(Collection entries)
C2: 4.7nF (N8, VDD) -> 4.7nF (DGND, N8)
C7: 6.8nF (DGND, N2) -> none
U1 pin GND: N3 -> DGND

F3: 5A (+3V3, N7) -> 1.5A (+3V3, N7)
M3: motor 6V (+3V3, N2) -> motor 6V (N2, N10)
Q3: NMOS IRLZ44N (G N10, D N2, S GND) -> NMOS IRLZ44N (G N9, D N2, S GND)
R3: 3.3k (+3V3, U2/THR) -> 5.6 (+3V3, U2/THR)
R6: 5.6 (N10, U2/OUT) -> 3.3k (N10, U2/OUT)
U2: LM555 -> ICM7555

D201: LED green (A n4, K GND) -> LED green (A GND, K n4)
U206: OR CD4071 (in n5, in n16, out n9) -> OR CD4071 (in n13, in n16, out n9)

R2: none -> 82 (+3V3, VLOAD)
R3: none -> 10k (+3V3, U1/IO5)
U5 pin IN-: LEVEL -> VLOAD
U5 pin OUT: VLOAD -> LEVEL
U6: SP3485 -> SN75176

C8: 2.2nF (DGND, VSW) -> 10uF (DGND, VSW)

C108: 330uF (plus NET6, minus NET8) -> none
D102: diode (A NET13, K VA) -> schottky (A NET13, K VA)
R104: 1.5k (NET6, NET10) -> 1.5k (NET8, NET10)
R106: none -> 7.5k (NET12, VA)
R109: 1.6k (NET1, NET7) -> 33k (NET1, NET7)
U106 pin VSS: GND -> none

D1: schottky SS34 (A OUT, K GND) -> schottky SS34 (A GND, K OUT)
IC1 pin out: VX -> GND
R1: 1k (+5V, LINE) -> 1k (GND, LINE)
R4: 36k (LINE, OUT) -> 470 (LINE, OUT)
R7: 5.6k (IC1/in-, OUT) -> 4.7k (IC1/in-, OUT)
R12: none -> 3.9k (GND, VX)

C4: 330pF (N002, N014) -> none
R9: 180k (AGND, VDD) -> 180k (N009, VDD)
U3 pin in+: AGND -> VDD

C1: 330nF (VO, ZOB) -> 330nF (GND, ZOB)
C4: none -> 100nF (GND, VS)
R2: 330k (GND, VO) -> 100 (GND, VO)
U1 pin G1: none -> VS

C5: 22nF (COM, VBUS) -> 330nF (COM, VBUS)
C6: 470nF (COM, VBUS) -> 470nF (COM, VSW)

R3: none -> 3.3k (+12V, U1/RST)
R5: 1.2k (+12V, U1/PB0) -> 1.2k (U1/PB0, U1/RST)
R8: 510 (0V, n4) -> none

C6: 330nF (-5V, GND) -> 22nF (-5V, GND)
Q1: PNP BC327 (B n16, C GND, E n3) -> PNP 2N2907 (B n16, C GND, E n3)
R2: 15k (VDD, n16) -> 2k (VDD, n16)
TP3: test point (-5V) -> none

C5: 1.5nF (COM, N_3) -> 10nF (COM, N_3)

**Activity:**
What lines in the entries above include the string "LEVEL"? Return each one.

**Your response:**
U5 pin IN-: LEVEL -> VLOAD
U5 pin OUT: VLOAD -> LEVEL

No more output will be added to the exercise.